Can you turn the lines, starting at the first one and ending at the line that contains "10: (750, 150)", both included, into a numbered list with blank lines omitted?
:: Listing ::
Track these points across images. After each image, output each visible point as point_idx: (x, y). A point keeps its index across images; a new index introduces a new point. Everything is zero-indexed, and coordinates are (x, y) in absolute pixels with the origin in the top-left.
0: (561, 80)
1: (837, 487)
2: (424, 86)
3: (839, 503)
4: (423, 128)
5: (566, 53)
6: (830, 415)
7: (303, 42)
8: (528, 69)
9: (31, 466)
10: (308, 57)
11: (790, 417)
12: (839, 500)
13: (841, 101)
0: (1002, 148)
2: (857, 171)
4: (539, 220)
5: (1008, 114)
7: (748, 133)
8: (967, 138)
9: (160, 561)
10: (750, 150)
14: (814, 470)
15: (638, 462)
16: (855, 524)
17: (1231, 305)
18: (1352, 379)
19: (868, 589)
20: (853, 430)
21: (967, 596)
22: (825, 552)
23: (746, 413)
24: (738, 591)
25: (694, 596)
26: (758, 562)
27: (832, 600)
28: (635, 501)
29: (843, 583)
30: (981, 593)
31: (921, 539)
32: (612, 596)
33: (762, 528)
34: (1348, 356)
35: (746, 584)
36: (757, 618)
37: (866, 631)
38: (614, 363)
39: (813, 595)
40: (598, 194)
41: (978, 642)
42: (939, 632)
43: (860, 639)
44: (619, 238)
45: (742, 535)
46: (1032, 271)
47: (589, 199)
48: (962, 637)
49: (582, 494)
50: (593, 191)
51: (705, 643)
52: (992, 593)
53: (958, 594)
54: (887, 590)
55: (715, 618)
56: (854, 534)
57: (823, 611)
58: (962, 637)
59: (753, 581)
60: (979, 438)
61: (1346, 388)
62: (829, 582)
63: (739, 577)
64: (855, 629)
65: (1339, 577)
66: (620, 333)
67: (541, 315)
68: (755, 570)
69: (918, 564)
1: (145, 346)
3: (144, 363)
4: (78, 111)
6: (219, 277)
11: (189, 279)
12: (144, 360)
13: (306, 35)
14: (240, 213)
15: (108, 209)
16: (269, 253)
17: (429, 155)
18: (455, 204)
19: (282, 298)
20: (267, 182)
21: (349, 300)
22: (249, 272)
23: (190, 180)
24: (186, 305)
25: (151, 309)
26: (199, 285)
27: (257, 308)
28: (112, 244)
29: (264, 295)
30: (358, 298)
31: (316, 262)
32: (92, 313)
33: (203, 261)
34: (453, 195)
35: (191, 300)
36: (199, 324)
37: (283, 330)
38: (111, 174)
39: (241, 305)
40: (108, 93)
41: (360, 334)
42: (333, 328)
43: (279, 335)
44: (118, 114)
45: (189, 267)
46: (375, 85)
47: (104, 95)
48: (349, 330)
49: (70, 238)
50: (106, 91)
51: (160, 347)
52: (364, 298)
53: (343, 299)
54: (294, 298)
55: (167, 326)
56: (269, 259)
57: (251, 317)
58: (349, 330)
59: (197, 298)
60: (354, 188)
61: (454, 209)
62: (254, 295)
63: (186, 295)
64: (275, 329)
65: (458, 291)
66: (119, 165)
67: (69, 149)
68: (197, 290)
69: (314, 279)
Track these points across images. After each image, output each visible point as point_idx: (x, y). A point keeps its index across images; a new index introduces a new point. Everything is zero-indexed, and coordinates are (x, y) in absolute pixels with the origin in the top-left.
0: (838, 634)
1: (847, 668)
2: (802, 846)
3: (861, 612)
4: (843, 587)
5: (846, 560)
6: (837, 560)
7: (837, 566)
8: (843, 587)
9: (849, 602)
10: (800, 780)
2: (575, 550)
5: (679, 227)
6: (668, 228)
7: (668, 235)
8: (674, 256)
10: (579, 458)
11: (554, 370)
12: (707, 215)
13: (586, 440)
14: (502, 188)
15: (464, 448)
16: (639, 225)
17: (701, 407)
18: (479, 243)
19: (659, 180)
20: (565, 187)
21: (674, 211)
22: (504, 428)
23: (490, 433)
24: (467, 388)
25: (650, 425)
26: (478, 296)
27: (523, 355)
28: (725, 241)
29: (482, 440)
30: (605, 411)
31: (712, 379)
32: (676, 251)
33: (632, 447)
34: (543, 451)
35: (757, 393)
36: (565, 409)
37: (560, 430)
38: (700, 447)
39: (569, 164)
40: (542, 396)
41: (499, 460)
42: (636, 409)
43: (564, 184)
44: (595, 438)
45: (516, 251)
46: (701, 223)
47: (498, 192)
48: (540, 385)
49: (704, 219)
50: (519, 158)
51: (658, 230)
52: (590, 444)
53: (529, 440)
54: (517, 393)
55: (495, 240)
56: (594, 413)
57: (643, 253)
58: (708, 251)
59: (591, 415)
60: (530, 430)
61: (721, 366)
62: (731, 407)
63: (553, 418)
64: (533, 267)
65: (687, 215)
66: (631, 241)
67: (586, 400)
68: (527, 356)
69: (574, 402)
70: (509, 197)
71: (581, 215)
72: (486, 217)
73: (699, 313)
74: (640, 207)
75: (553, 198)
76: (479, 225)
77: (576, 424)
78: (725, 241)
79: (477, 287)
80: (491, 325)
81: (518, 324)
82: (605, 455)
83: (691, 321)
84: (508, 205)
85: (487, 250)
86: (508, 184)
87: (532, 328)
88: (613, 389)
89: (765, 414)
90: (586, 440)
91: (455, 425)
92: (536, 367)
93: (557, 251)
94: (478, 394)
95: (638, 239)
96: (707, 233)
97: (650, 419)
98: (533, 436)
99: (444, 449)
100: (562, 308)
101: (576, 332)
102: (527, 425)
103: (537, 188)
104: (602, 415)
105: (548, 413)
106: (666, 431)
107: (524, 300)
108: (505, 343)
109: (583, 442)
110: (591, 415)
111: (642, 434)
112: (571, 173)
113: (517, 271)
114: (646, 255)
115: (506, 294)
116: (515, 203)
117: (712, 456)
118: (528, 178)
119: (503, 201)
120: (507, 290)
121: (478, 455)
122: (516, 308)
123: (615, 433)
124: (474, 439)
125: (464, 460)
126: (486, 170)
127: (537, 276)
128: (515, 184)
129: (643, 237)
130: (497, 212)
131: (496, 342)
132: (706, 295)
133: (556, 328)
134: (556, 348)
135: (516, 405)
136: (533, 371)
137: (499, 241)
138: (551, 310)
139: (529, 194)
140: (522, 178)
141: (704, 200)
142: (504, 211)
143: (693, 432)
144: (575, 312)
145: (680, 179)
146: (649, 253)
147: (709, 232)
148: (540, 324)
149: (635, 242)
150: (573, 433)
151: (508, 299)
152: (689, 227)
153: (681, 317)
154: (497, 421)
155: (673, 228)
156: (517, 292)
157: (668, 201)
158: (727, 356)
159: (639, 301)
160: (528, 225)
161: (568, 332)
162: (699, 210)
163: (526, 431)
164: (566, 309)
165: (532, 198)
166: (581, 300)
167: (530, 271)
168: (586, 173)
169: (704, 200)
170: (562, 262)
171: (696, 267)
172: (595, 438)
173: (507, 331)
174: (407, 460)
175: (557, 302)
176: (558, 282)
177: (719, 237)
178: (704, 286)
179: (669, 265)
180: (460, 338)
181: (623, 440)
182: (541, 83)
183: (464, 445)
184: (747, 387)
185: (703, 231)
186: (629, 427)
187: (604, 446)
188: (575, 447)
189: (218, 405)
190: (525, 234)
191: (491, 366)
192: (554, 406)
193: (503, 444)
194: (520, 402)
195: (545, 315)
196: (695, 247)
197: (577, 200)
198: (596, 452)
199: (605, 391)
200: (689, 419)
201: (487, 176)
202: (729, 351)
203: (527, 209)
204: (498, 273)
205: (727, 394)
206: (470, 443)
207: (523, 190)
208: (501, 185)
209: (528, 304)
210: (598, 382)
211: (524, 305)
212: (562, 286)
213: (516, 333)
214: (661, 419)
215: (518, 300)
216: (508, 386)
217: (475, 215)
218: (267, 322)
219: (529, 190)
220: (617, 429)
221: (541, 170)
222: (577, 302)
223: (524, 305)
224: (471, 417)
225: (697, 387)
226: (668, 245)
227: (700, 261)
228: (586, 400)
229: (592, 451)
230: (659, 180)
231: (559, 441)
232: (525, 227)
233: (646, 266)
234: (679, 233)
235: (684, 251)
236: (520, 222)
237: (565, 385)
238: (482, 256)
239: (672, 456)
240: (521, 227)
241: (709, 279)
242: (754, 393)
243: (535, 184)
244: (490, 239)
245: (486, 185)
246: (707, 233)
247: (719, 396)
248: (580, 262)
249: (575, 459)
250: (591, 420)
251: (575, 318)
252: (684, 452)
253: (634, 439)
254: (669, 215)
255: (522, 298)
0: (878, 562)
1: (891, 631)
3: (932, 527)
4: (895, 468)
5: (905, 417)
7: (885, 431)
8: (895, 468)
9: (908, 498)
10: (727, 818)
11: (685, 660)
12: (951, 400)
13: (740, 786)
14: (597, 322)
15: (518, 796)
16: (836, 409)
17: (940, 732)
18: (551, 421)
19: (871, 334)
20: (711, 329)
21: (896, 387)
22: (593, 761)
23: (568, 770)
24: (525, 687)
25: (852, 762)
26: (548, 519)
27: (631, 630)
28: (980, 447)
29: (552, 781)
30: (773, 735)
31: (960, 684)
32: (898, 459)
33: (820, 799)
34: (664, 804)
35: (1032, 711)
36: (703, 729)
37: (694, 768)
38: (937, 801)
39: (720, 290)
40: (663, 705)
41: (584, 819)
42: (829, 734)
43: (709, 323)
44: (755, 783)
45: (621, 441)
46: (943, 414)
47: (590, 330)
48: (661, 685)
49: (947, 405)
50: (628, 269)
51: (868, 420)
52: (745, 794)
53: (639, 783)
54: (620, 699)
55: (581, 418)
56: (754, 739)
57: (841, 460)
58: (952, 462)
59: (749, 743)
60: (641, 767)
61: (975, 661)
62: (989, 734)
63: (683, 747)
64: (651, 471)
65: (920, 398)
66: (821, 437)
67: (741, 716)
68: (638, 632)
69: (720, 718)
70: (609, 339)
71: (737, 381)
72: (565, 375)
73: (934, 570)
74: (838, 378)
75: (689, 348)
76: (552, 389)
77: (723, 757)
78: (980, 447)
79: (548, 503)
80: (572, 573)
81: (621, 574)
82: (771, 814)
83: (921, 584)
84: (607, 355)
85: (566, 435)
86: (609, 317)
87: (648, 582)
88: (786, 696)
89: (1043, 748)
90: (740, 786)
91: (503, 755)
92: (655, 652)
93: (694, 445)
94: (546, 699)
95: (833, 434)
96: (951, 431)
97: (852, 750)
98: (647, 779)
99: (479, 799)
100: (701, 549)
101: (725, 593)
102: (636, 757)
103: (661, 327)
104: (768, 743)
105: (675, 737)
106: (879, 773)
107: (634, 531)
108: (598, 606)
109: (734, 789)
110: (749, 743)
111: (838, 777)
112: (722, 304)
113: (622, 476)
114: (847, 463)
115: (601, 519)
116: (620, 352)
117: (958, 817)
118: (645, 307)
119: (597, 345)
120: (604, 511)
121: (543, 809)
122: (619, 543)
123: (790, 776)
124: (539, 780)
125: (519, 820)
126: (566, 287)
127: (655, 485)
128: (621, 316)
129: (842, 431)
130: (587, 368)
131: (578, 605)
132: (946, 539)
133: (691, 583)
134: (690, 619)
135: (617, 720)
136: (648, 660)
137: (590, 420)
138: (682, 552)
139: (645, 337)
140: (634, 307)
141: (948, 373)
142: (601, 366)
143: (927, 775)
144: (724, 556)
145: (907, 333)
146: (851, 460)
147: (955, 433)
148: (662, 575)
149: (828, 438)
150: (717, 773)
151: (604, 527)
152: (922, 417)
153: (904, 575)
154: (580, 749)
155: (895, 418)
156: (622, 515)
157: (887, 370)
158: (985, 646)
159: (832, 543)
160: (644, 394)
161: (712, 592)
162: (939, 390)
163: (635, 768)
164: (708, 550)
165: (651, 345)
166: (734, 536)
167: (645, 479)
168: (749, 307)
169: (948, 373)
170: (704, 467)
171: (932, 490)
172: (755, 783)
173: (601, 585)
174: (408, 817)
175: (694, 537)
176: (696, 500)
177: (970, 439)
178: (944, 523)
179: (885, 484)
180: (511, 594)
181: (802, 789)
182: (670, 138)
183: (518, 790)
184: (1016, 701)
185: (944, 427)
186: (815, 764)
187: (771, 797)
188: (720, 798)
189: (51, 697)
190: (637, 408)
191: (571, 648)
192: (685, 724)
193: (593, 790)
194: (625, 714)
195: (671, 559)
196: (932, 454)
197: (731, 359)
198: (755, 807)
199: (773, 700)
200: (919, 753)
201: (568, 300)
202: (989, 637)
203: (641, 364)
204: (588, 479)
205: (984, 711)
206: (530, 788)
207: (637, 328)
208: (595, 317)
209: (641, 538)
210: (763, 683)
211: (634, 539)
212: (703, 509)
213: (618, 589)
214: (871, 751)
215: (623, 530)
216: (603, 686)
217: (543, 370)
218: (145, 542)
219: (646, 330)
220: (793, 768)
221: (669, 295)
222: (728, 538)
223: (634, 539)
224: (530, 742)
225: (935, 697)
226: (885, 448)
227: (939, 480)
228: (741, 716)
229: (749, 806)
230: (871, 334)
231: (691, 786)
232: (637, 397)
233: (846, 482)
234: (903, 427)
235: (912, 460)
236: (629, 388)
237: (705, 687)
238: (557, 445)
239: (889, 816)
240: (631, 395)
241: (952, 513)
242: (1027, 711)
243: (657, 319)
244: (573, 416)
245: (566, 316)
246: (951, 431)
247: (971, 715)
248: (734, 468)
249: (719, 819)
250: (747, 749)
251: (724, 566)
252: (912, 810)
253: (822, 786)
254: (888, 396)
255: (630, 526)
:::
### [Exercise result]
1. Track these points across images. After each image, output each visible point as point_idx: (x, y). A point keeps its index across images; a new index introduces a new point. Everything is zero-indexed, and coordinates are (x, y) in absolute pixels with the origin in the top-left.
2. 0: (561, 80)
3. 1: (837, 487)
4. 2: (424, 86)
5. 3: (839, 503)
6. 4: (423, 128)
7. 5: (566, 53)
8. 6: (830, 415)
9. 7: (303, 42)
10. 8: (528, 69)
11. 9: (31, 466)
12. 10: (308, 57)
13. 11: (790, 417)
14. 12: (839, 500)
15. 13: (841, 101)
16. 0: (1002, 148)
17. 2: (857, 171)
18. 4: (539, 220)
19. 5: (1008, 114)
20. 7: (748, 133)
21. 8: (967, 138)
22. 9: (160, 561)
23. 10: (750, 150)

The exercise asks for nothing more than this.